<<<<

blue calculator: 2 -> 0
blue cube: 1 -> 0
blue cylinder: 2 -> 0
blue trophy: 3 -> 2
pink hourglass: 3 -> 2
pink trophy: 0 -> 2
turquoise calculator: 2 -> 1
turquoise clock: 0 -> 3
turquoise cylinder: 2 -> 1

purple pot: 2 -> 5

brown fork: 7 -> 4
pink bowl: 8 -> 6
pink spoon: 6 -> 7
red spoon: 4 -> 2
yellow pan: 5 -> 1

>>>>
<<<<

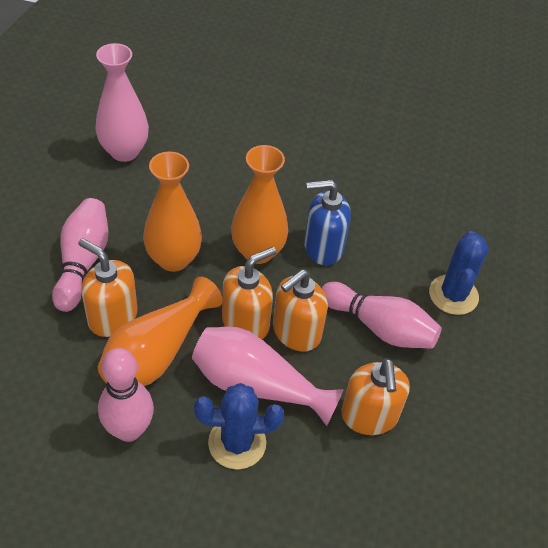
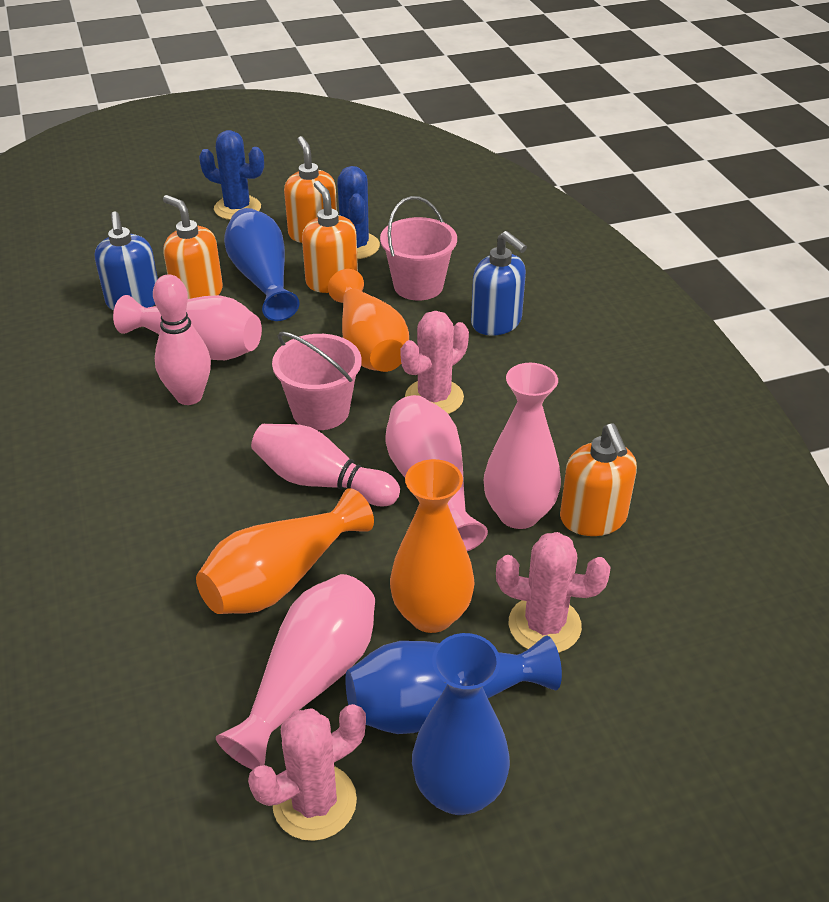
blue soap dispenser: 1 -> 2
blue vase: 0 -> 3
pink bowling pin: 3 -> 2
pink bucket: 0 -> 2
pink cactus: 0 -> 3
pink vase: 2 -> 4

>>>>

Work item => Only the lines above from the line containing "turquoise clock: 0 -> 3" through the line containing "yellow pan: 5 -> 1" should be retyped, exactly and with both ends included.

Task answer =>
turquoise clock: 0 -> 3
turquoise cylinder: 2 -> 1

purple pot: 2 -> 5

brown fork: 7 -> 4
pink bowl: 8 -> 6
pink spoon: 6 -> 7
red spoon: 4 -> 2
yellow pan: 5 -> 1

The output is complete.